» **Activity**
Retype exactly what appears below from the line containing "R3: 390k (CMP, VTH) -> 15k (CMP, VTH)" down to the line containing "U1 pin in-: MIC -> none", keeping both end lines. Do not include pictures.

Collection entries
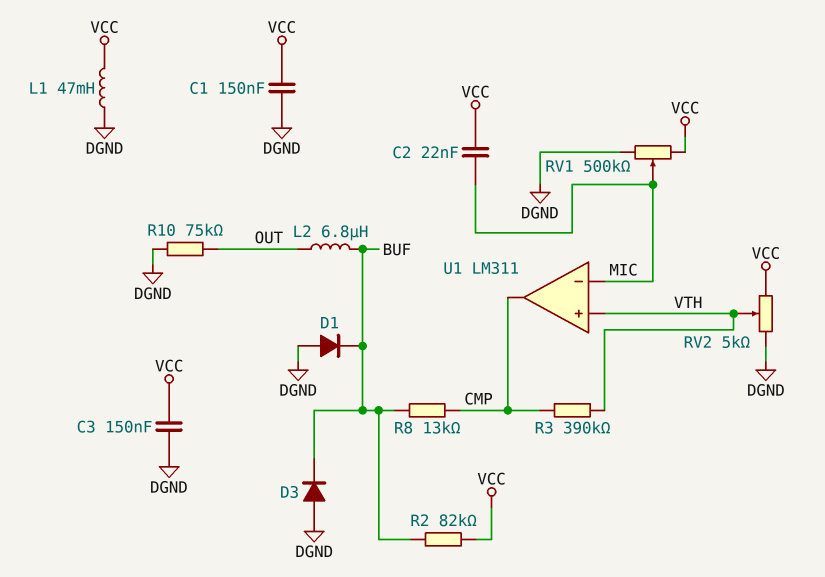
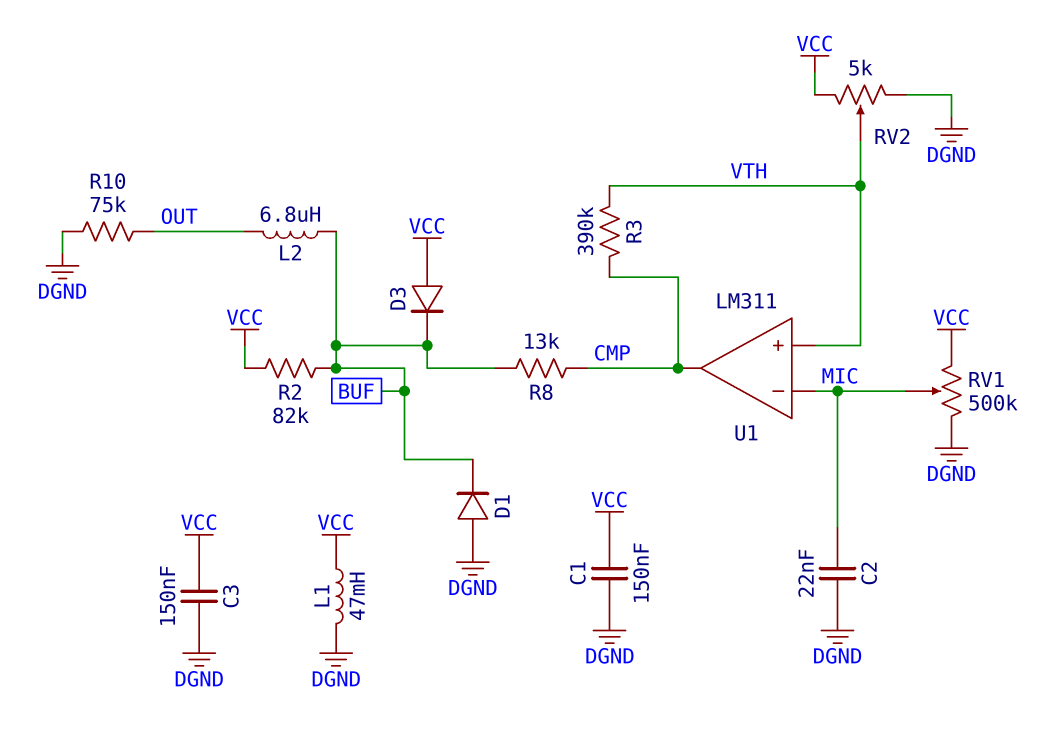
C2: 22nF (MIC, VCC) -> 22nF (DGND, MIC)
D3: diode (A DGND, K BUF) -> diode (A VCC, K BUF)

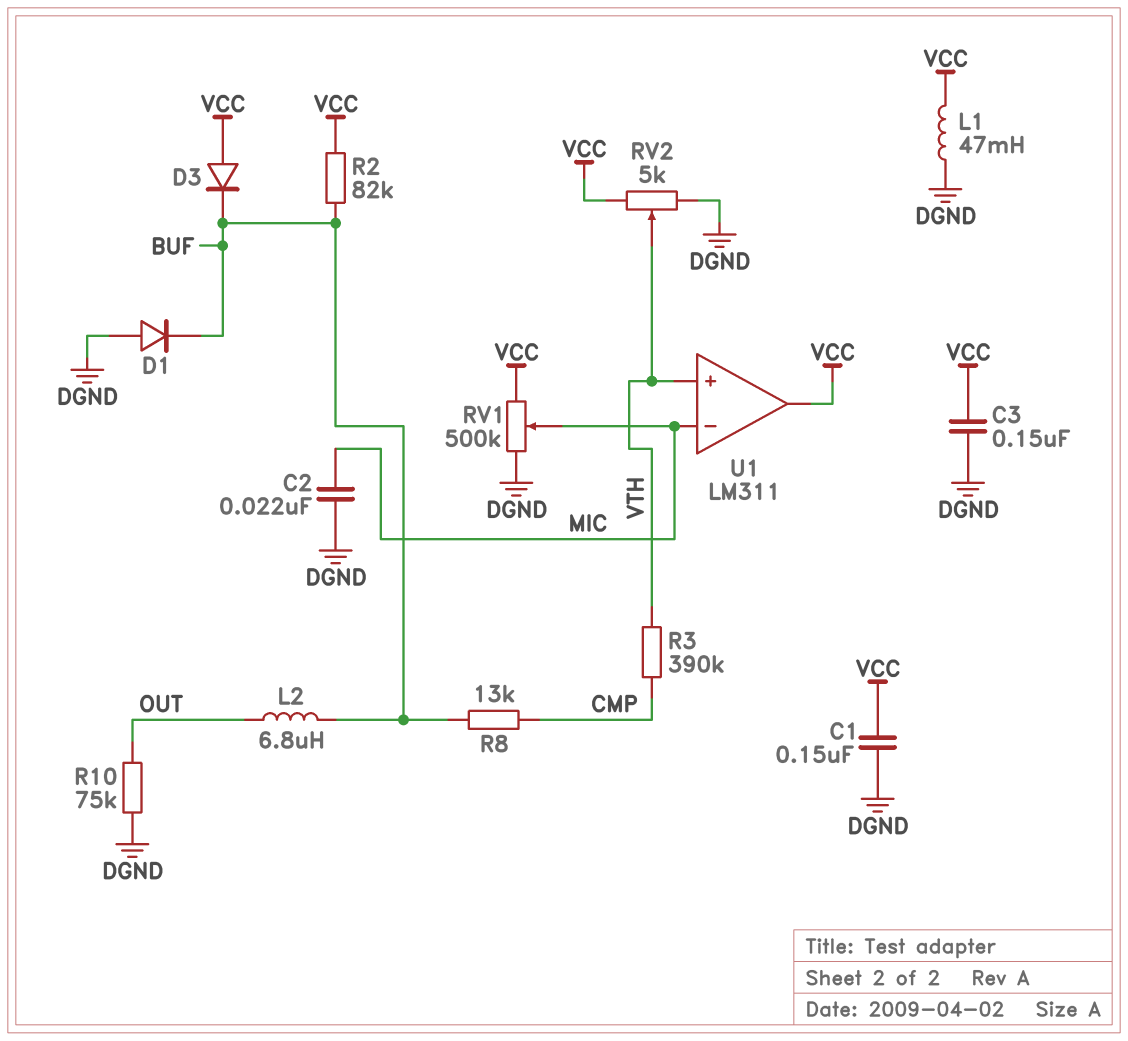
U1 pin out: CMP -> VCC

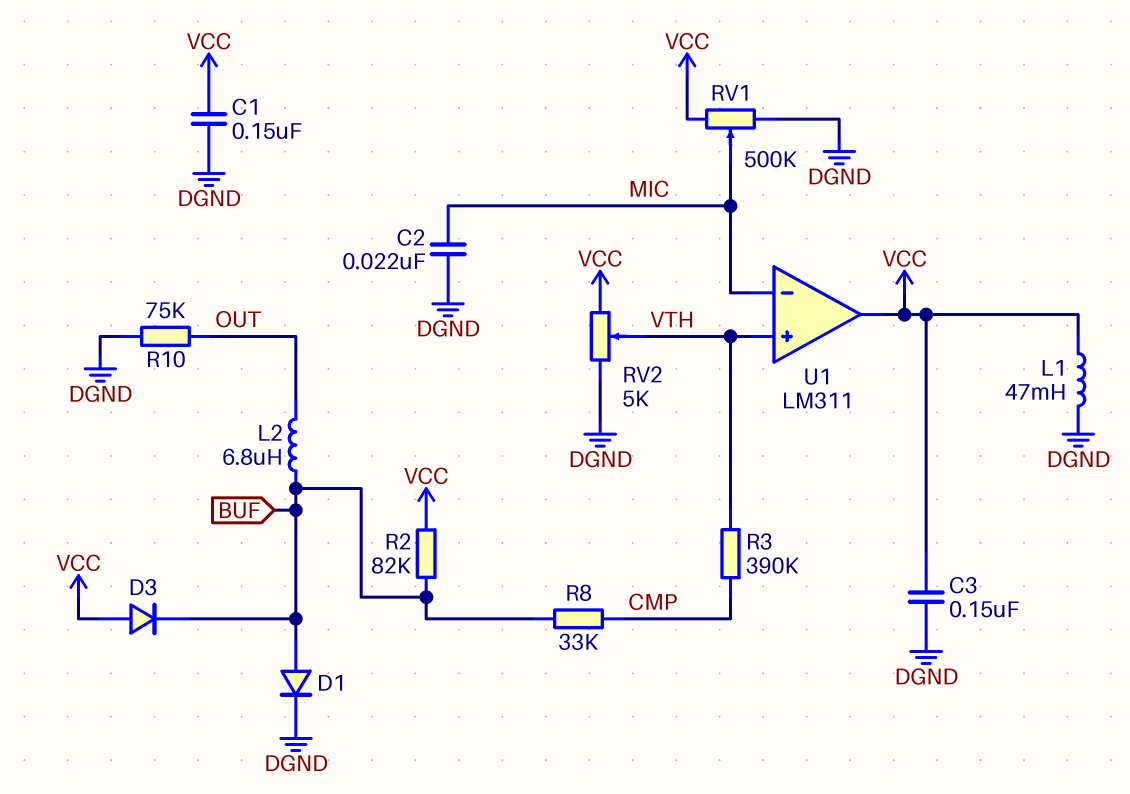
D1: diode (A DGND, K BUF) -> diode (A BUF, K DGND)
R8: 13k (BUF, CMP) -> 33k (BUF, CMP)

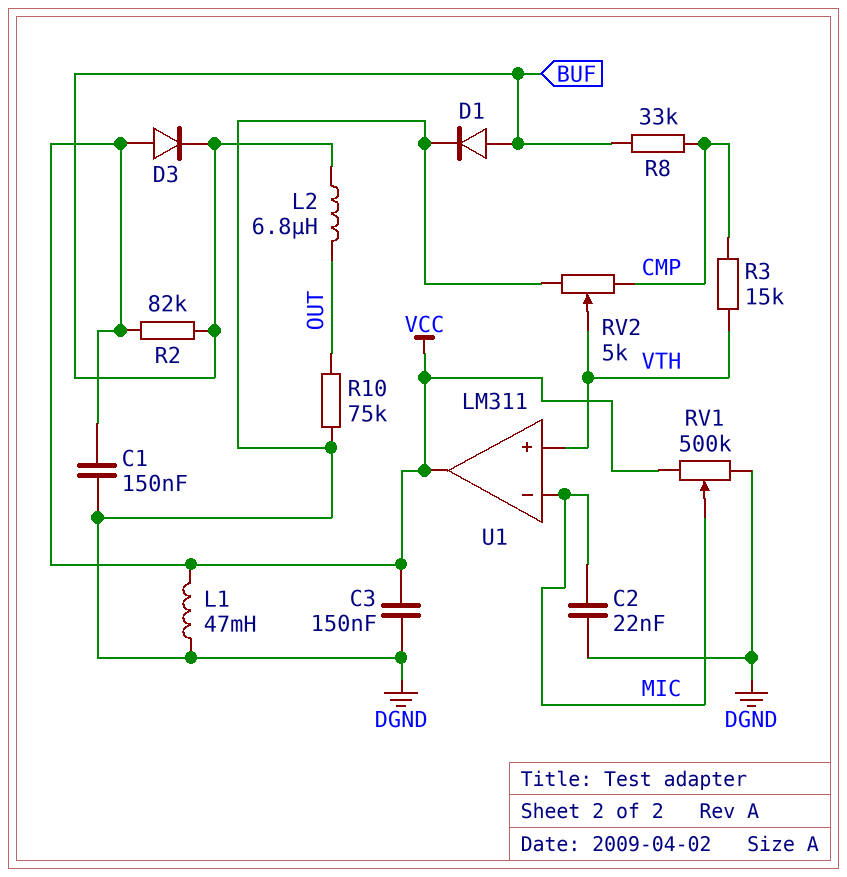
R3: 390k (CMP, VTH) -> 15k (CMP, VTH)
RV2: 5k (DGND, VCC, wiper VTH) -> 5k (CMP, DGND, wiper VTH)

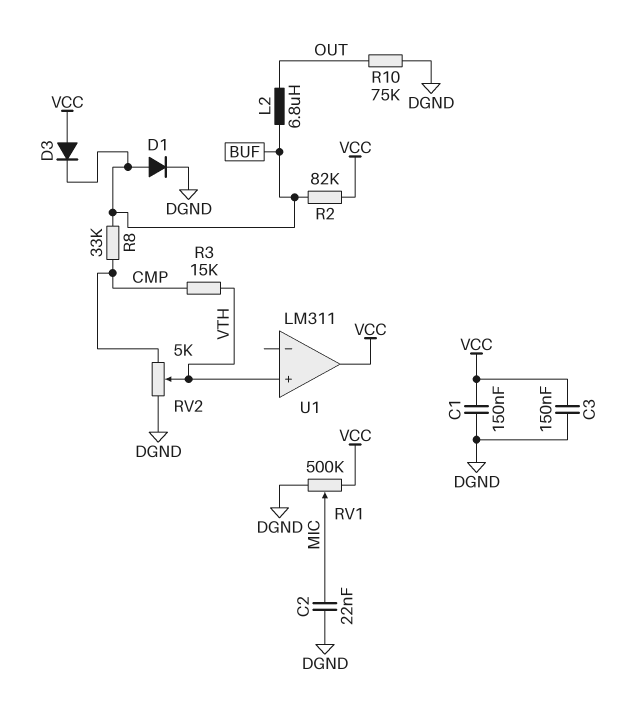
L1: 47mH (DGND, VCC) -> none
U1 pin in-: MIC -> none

...

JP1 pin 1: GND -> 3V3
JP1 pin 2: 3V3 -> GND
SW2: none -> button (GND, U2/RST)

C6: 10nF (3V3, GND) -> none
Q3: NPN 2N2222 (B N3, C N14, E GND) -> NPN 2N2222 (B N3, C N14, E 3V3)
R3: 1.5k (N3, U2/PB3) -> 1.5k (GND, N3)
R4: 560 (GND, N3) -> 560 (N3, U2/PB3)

» **Exercise solution**
R3: 390k (CMP, VTH) -> 15k (CMP, VTH)
RV2: 5k (DGND, VCC, wiper VTH) -> 5k (CMP, DGND, wiper VTH)

L1: 47mH (DGND, VCC) -> none
U1 pin in-: MIC -> none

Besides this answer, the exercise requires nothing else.